◆ **Task to carry out**:
Only one stretch of the data should be retyped: the lines from the line containing "purple star: (196, 91) -> (314, 114), moved" through the line containing "pink triangle: (785, 1258)". Keep pictures out of it.

Records shown: Begin

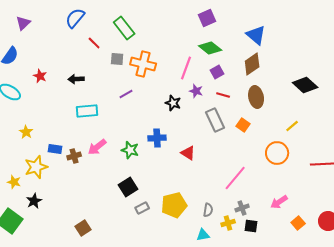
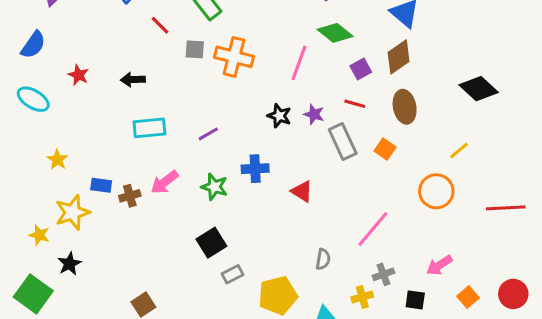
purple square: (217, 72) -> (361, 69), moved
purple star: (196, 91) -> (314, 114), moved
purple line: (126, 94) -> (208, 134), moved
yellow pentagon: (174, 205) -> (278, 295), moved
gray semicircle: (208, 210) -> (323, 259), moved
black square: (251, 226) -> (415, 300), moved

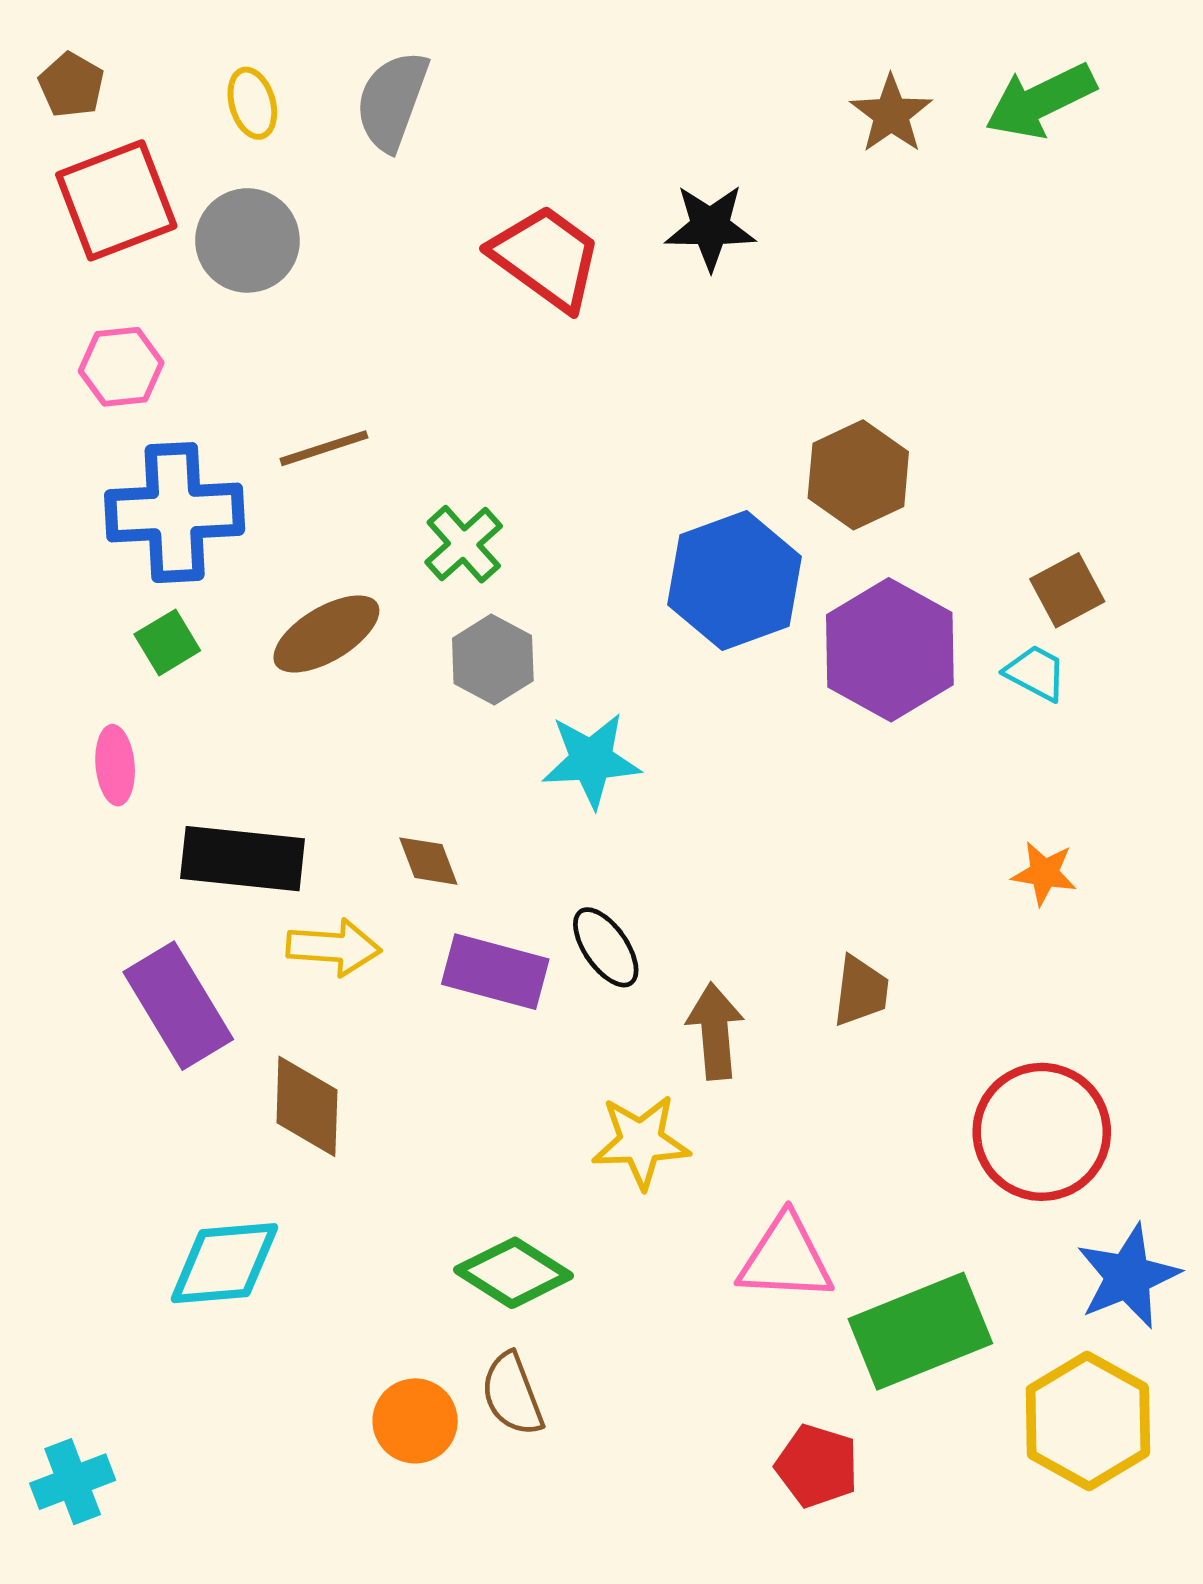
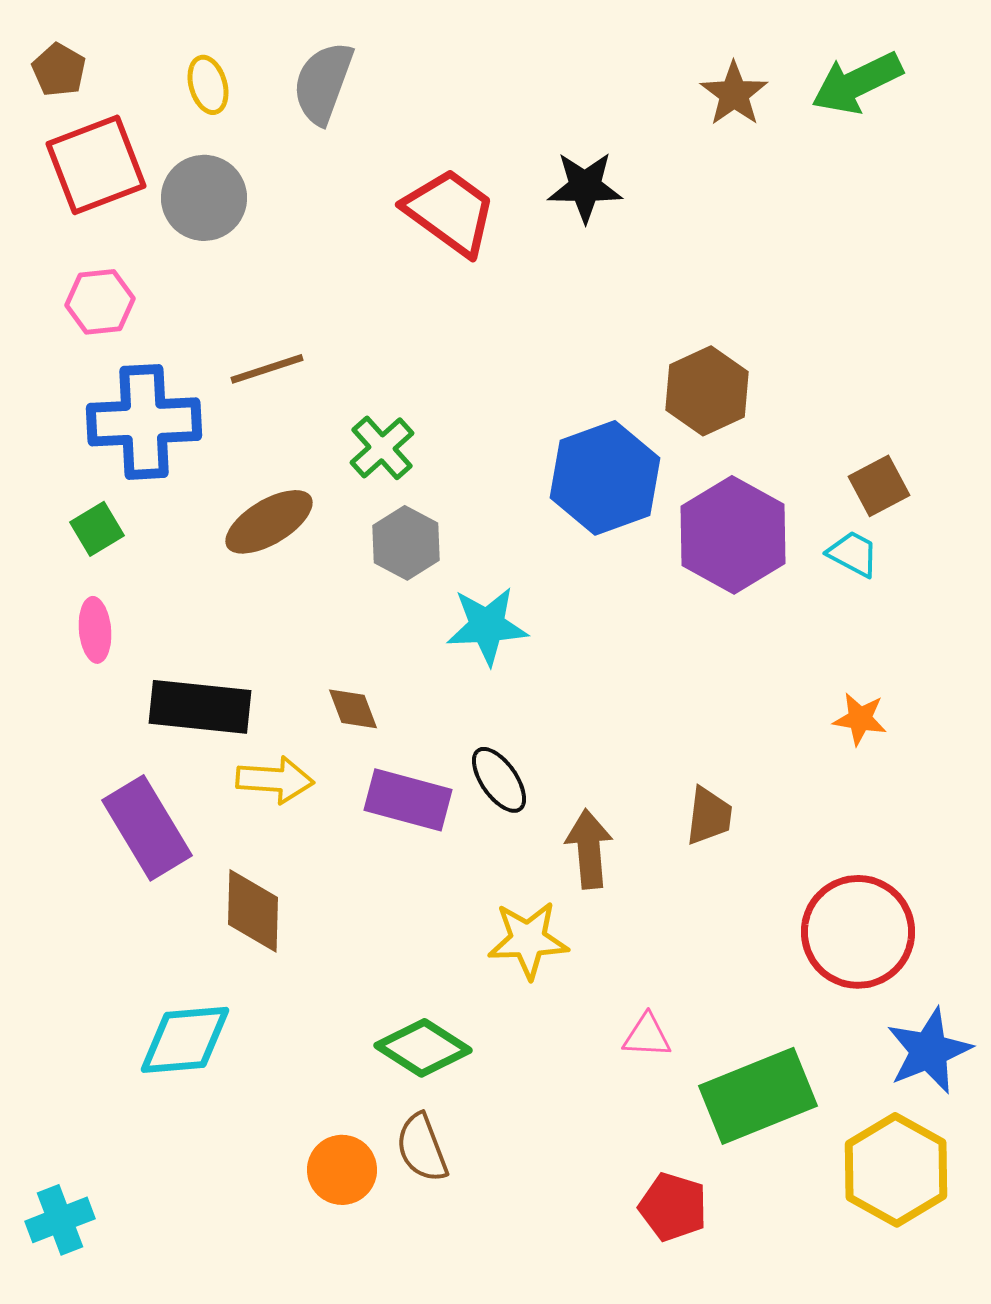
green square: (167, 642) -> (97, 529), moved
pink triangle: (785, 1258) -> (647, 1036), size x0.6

Records shown: End
Records shown: Begin

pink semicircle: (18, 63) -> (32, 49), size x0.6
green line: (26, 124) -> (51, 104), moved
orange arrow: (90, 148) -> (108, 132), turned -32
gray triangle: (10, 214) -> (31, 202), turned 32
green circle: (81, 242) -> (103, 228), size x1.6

Records shown: End

◆ **Output**:
purple star: (196, 91) -> (314, 114), moved
purple line: (126, 94) -> (208, 134), moved
yellow pentagon: (174, 205) -> (278, 295), moved
gray semicircle: (208, 210) -> (323, 259), moved
black square: (251, 226) -> (415, 300), moved

green square: (167, 642) -> (97, 529), moved
pink triangle: (785, 1258) -> (647, 1036), size x0.6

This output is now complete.